== Exercise data

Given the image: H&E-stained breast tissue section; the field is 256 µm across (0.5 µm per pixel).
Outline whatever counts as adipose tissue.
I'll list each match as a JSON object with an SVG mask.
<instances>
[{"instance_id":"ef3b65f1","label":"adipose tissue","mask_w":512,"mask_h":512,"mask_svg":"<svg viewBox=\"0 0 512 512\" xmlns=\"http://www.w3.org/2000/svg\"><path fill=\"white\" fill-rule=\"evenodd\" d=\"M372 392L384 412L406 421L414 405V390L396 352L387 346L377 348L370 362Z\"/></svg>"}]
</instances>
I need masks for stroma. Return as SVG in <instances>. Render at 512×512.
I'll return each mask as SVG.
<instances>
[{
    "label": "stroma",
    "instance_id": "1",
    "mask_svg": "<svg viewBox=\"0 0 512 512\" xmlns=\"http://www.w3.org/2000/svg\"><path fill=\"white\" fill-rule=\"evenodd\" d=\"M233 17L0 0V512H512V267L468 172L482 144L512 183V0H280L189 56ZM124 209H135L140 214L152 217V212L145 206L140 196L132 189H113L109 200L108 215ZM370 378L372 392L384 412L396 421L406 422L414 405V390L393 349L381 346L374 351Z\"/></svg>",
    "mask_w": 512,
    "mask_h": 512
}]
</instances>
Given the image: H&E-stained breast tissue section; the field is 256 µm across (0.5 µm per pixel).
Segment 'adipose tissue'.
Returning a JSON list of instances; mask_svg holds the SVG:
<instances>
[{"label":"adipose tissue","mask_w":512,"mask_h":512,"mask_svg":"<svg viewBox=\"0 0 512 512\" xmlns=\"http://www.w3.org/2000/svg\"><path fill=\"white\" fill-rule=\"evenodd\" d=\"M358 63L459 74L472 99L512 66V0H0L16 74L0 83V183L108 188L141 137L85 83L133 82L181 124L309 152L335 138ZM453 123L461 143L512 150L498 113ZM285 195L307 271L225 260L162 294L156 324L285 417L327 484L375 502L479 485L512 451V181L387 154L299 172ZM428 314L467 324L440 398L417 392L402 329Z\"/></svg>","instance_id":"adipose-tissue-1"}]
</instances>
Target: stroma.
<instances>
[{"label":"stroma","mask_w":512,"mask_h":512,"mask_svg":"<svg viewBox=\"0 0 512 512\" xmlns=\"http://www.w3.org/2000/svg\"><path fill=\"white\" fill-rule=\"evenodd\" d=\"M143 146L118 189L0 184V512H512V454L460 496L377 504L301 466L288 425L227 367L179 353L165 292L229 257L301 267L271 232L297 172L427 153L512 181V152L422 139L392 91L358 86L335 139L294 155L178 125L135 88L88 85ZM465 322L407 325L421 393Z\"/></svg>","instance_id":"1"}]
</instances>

====

What you will do:
Take the listing above and write it out again exactly.

Output of the task:
Given the image: H&E-stained breast tissue section; the field is 256 µm across (0.5 µm per pixel).
Outline whatever counts as adipose tissue.
I'll list each match as a JSON object with an SVG mask.
<instances>
[{"instance_id":"ef3b65f1","label":"adipose tissue","mask_w":512,"mask_h":512,"mask_svg":"<svg viewBox=\"0 0 512 512\" xmlns=\"http://www.w3.org/2000/svg\"><path fill=\"white\" fill-rule=\"evenodd\" d=\"M372 392L384 412L406 421L414 405V390L396 352L387 346L377 348L370 362Z\"/></svg>"}]
</instances>
I need masks for stroma. Return as SVG in <instances>. Render at 512×512.
I'll return each mask as SVG.
<instances>
[{
    "label": "stroma",
    "instance_id": "1",
    "mask_svg": "<svg viewBox=\"0 0 512 512\" xmlns=\"http://www.w3.org/2000/svg\"><path fill=\"white\" fill-rule=\"evenodd\" d=\"M233 17L0 0V512H512V267L468 172L482 144L512 183V0H280L189 56ZM124 209H135L140 214L152 217V212L145 206L140 196L132 189H113L109 200L108 215ZM370 378L372 392L384 412L396 421L406 422L414 405V390L393 349L381 346L374 351Z\"/></svg>",
    "mask_w": 512,
    "mask_h": 512
}]
</instances>
Given the image: H&E-stained breast tissue section; the field is 256 µm across (0.5 µm per pixel).
Segment 'adipose tissue'.
Returning a JSON list of instances; mask_svg holds the SVG:
<instances>
[{"label":"adipose tissue","mask_w":512,"mask_h":512,"mask_svg":"<svg viewBox=\"0 0 512 512\" xmlns=\"http://www.w3.org/2000/svg\"><path fill=\"white\" fill-rule=\"evenodd\" d=\"M358 63L459 74L472 99L512 66V0H0L16 74L0 83V183L108 188L141 137L85 83L133 82L181 124L309 152L335 138ZM453 123L461 143L512 150L498 113ZM285 195L307 271L225 260L162 294L156 324L285 417L327 484L375 502L479 485L512 451V181L387 154L299 172ZM428 314L467 324L440 398L417 392L402 329Z\"/></svg>","instance_id":"adipose-tissue-1"}]
</instances>
Target: stroma.
<instances>
[{"label":"stroma","mask_w":512,"mask_h":512,"mask_svg":"<svg viewBox=\"0 0 512 512\" xmlns=\"http://www.w3.org/2000/svg\"><path fill=\"white\" fill-rule=\"evenodd\" d=\"M143 146L118 189L0 184V512H512V454L460 496L377 504L301 466L288 425L227 367L179 353L165 292L229 257L301 267L271 232L297 172L427 153L512 181V152L422 139L392 91L358 86L335 139L294 155L178 125L135 88L88 85ZM465 322L407 325L421 393Z\"/></svg>","instance_id":"1"}]
</instances>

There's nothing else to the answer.